**Dataset extract**

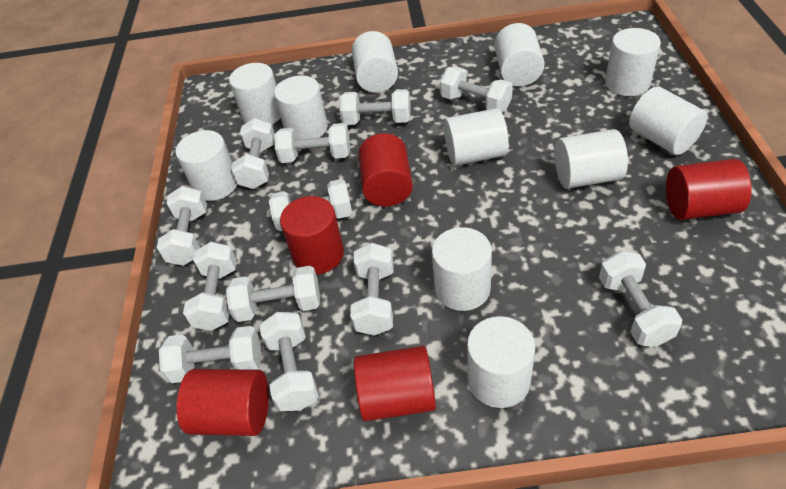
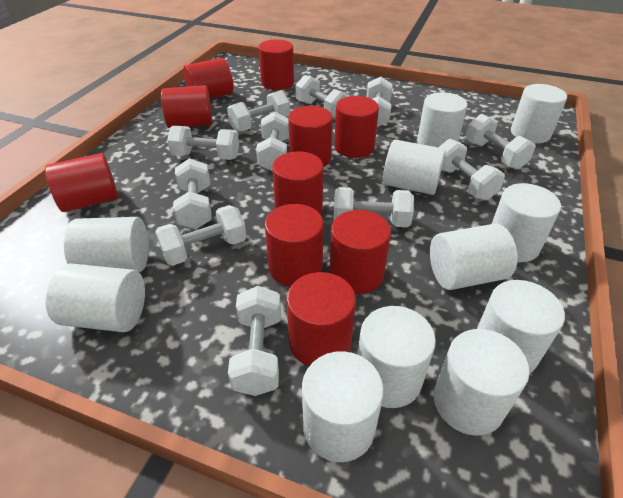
red cylinder: 5 -> 10
white dumbbell: 12 -> 11

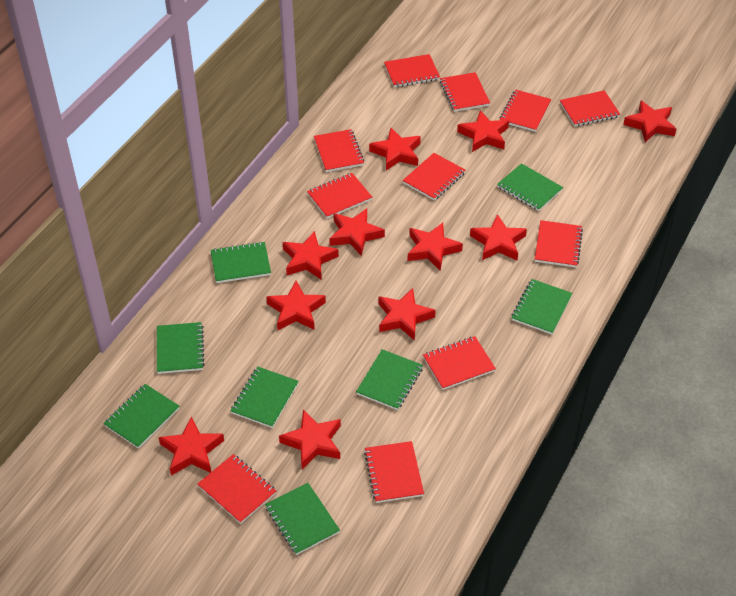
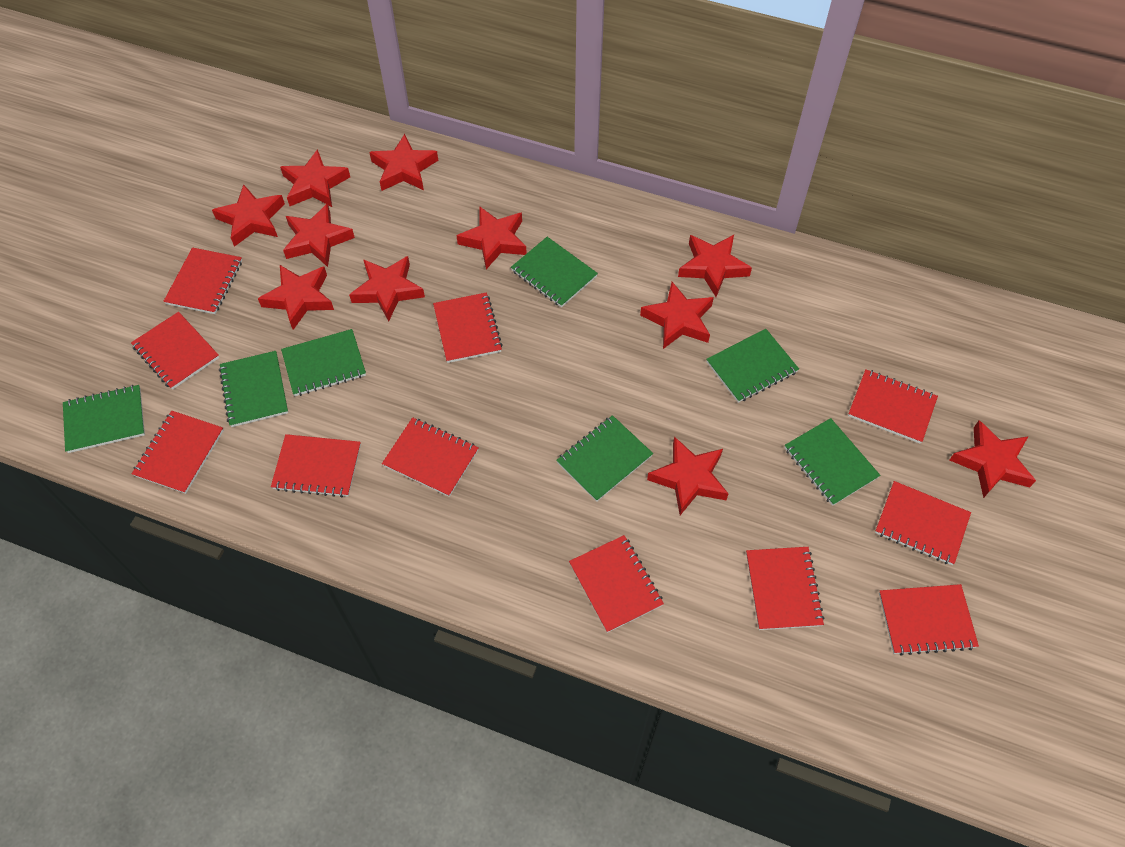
green notebook: 8 -> 7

**Exercise directions**
Transcribe everything above exactly. Do not include the pictures.

**Answer to the problem**
red cylinder: 5 -> 10
white dumbbell: 12 -> 11

green notebook: 8 -> 7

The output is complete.